*** Block opens ***

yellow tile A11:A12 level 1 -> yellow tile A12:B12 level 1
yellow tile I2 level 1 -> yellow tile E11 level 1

*** Block closes ***
*** Block opens ***

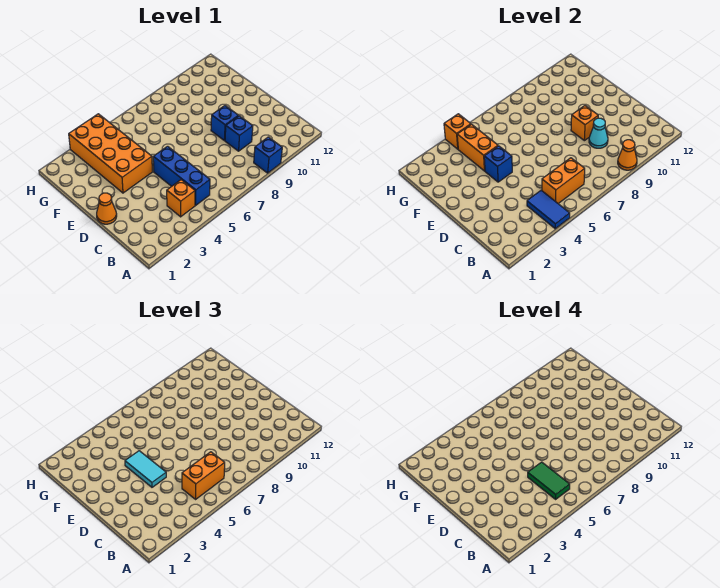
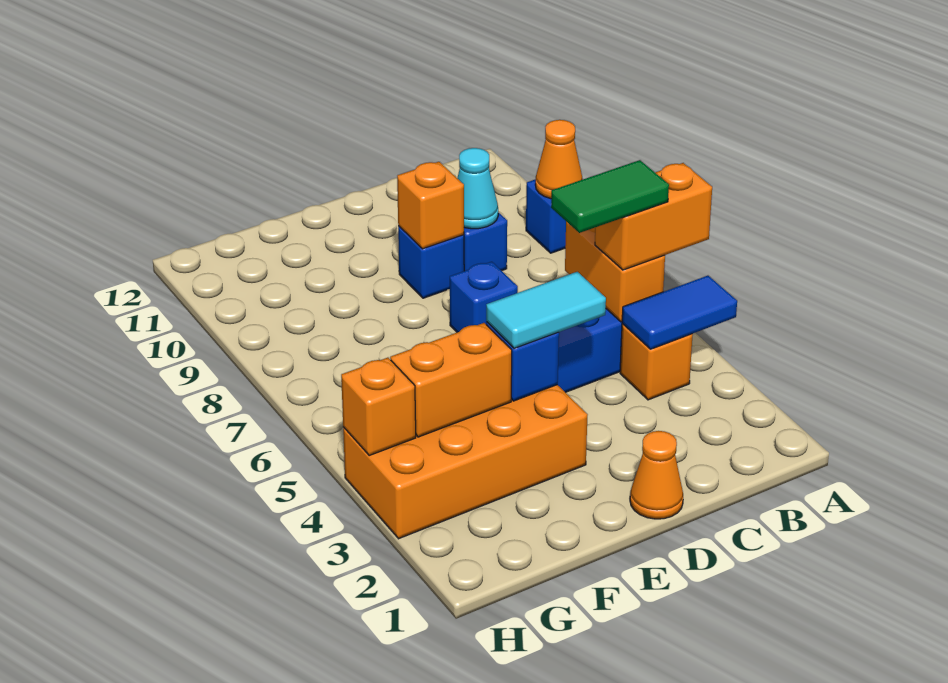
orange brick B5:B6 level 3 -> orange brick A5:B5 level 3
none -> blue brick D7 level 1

*** Block closes ***

> Assigned task:
Each line above where the word "yellow" occurs should be copied out.

> Final answer:
yellow tile A11:A12 level 1 -> yellow tile A12:B12 level 1
yellow tile I2 level 1 -> yellow tile E11 level 1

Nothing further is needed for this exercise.